What you should do — Search the entries for the word "pink". Copy every line where it turns up.

Data extracts —
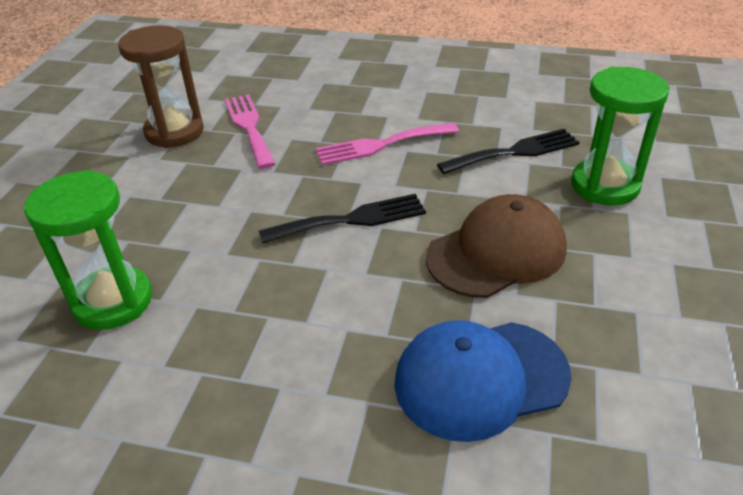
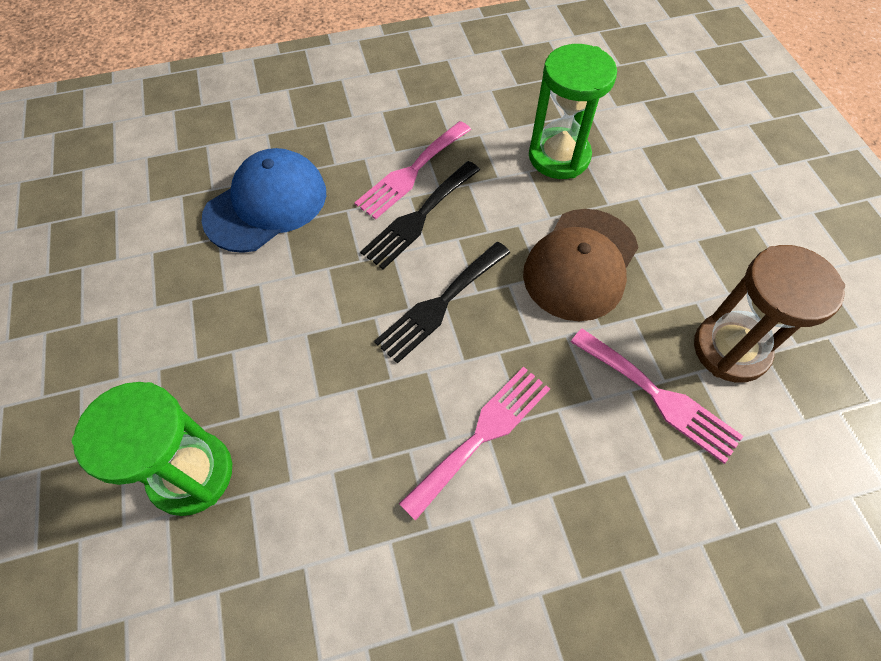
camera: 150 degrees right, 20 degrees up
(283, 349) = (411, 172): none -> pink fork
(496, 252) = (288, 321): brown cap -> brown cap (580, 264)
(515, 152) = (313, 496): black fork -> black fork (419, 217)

==

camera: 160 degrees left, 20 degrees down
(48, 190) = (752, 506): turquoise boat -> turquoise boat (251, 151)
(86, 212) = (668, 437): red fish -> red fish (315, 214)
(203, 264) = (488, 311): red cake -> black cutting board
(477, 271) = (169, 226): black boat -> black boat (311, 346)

* * *

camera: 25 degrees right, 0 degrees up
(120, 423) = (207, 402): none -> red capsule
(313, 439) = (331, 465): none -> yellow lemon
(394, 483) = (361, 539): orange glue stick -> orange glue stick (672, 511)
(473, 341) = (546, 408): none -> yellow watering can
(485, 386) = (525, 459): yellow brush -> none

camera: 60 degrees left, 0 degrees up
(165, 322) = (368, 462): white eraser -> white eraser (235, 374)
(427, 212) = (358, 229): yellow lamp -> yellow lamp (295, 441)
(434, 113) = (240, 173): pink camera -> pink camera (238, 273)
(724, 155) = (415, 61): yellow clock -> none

Response —
(283, 349) = (411, 172): none -> pink fork
(434, 113) = (240, 173): pink camera -> pink camera (238, 273)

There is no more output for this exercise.